= WHAT IS EXPECTED =
Using the records below, transcribe word for word the stretch from the line that contains "konewka (fioletowy) 429, 170, 515, 258" through the line that contains "klepsydra (biały) 164, 267, 238, 361", both end lines included, and nothing else.

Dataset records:
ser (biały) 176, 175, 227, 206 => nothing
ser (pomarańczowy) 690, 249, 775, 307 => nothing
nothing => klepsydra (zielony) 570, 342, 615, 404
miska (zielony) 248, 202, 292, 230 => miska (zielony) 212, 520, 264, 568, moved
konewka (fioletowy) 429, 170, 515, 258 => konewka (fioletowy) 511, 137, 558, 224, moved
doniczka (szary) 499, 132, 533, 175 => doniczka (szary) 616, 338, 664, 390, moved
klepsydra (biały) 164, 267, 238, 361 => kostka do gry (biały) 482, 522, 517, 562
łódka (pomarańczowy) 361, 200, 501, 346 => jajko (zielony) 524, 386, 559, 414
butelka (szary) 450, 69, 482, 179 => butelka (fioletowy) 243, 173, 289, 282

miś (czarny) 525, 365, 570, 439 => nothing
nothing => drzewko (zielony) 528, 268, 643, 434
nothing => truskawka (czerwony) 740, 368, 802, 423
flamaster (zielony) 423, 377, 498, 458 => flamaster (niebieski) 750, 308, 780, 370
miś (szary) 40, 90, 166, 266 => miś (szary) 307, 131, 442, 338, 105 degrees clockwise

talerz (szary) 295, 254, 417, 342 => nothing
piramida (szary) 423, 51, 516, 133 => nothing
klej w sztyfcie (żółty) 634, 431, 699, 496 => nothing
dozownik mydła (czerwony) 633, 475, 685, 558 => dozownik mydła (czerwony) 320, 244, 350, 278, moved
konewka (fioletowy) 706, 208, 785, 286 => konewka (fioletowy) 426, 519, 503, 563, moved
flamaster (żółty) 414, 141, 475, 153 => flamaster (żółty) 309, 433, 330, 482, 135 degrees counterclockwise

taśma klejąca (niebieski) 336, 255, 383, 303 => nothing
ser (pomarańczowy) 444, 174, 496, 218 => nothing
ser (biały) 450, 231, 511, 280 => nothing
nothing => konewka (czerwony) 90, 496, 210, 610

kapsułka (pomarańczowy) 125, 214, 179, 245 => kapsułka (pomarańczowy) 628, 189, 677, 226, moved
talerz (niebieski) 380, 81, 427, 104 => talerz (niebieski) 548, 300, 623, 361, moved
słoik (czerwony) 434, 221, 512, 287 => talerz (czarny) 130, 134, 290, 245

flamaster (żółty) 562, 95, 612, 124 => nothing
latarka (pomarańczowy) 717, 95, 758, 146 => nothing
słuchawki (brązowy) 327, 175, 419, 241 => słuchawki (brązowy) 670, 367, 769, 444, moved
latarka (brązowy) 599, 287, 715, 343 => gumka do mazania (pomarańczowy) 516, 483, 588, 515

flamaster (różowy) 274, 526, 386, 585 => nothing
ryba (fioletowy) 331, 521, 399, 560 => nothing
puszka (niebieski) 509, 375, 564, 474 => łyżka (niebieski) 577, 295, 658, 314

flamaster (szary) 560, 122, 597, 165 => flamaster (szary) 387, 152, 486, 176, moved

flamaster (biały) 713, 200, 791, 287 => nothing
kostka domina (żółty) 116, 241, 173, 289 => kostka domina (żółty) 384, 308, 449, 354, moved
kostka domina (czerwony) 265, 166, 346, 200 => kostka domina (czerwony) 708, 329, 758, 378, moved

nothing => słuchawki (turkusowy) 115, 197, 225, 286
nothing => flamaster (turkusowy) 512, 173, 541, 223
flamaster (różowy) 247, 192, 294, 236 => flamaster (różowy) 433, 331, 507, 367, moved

= WRITTEN ANSWER =
konewka (fioletowy) 429, 170, 515, 258 => konewka (fioletowy) 511, 137, 558, 224, moved
doniczka (szary) 499, 132, 533, 175 => doniczka (szary) 616, 338, 664, 390, moved
klepsydra (biały) 164, 267, 238, 361 => kostka do gry (biały) 482, 522, 517, 562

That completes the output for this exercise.